(Exercise directions)
Your answer must restate the listing below word for word and contain no images.

(Data below)
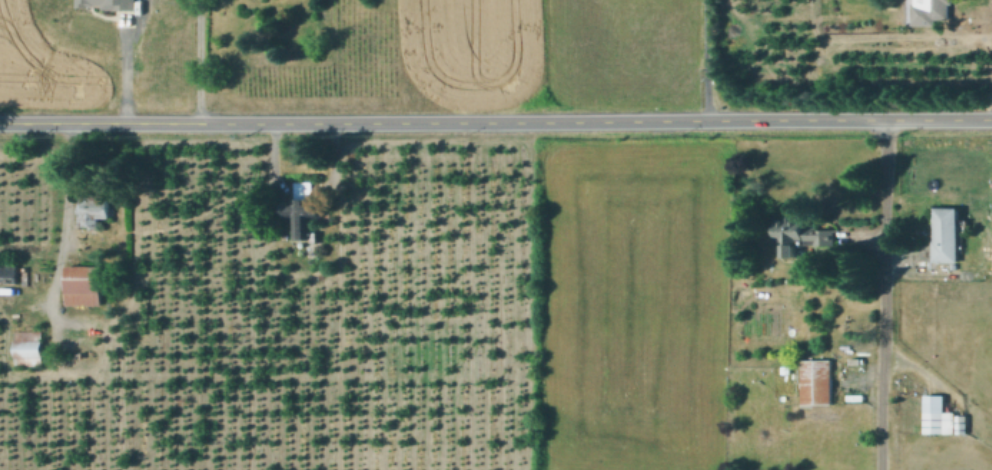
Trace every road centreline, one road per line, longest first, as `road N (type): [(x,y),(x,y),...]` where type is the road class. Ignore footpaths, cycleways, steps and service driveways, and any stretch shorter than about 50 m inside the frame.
road 1 (secondary): [(0,122),(991,119)]
road 2 (residential): [(888,119),(885,469)]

(Result for this exercise)
Trace every road centreline, one road per line, longest first, as `road N (type): [(x,y),(x,y),...]` where type is the road class. Ignore footpaths, cycleways, steps and service driveways, and any stretch shorter than about 50 m inside the frame.
road 1 (secondary): [(0,122),(991,119)]
road 2 (residential): [(888,119),(885,469)]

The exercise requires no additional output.